(Scene edit records)
───

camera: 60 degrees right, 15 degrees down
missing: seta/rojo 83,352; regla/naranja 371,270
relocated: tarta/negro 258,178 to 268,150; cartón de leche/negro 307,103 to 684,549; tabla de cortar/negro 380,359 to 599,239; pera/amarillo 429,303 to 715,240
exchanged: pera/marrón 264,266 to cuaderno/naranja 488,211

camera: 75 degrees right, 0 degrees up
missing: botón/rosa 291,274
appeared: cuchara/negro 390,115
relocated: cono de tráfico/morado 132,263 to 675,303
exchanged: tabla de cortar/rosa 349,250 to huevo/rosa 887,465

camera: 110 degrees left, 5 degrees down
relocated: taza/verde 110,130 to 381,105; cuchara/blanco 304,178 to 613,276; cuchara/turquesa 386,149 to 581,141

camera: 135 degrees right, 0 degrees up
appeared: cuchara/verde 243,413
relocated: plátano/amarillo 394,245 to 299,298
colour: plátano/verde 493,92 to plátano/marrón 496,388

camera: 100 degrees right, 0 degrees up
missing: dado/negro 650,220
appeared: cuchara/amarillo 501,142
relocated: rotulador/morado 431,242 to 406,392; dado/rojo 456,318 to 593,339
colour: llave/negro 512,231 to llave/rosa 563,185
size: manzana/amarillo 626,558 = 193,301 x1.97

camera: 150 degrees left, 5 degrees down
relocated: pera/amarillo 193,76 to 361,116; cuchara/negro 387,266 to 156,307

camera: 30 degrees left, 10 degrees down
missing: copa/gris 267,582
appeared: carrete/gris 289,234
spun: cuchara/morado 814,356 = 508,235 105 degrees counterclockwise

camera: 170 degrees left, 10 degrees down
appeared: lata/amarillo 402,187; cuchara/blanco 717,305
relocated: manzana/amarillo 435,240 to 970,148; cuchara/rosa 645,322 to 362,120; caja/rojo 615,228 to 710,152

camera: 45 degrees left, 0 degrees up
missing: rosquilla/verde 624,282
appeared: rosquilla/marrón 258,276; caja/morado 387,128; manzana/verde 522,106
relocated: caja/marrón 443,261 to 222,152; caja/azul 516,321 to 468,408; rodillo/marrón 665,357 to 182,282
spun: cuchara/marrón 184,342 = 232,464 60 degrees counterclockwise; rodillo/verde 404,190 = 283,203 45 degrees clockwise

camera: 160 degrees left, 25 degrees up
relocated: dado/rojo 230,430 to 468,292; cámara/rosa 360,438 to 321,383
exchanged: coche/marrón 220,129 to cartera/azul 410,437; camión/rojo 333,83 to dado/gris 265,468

───

• [What is required]: Among the records above, only the lines between the line holding "missing: seta/rojo 83,352;" and the line holding "relocated: tarta/negro 258,178", inclusive, are to be output, exactly as written.

• [Finished exercise]:
missing: seta/rojo 83,352; regla/naranja 371,270
relocated: tarta/negro 258,178 to 268,150; cartón de leche/negro 307,103 to 684,549; tabla de cortar/negro 380,359 to 599,239; pera/amarillo 429,303 to 715,240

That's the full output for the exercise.